REQUIREMENT -> Below are the records; give again exactly the line with "Someone took away the orange", the line with "The camera went 10", and each line that lies between them, and nothing besides.

MATERIALS PROVIDED ->
BEGIN

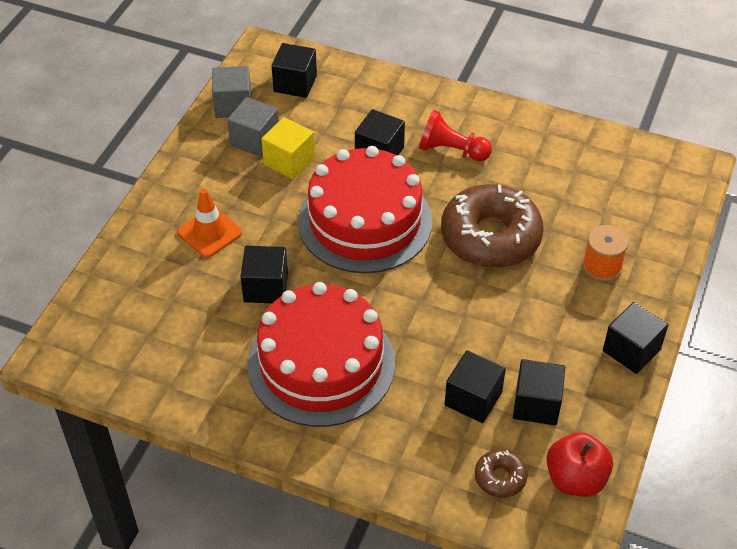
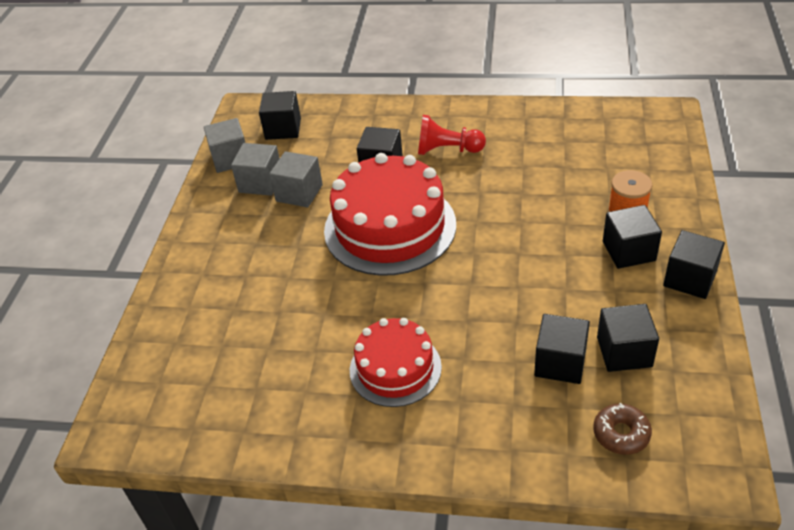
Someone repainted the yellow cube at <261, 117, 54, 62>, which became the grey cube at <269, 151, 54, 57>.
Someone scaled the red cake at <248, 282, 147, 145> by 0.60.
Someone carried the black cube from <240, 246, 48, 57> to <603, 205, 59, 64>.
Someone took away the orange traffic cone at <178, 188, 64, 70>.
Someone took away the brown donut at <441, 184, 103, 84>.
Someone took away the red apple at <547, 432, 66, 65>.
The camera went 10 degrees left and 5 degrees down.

END
BEGIN

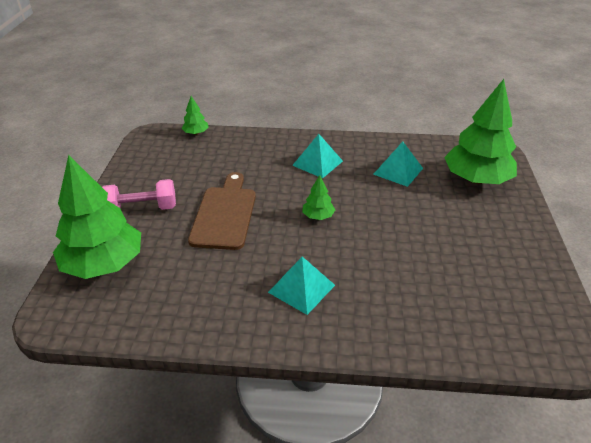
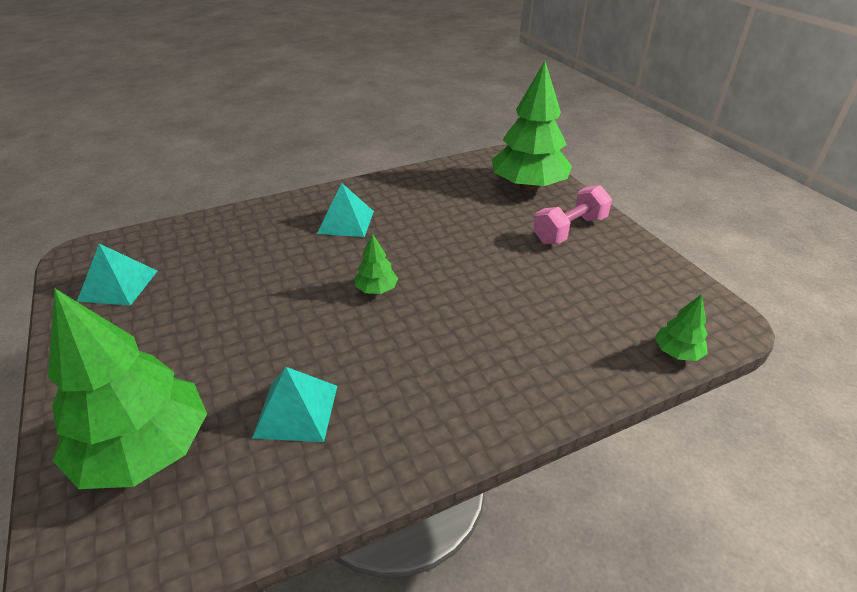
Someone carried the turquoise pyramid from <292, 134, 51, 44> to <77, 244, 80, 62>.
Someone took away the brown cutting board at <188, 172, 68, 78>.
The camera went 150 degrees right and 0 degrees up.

END

THE ANSWER ->
Someone took away the orange traffic cone at <178, 188, 64, 70>.
Someone took away the brown donut at <441, 184, 103, 84>.
Someone took away the red apple at <547, 432, 66, 65>.
The camera went 10 degrees left and 5 degrees down.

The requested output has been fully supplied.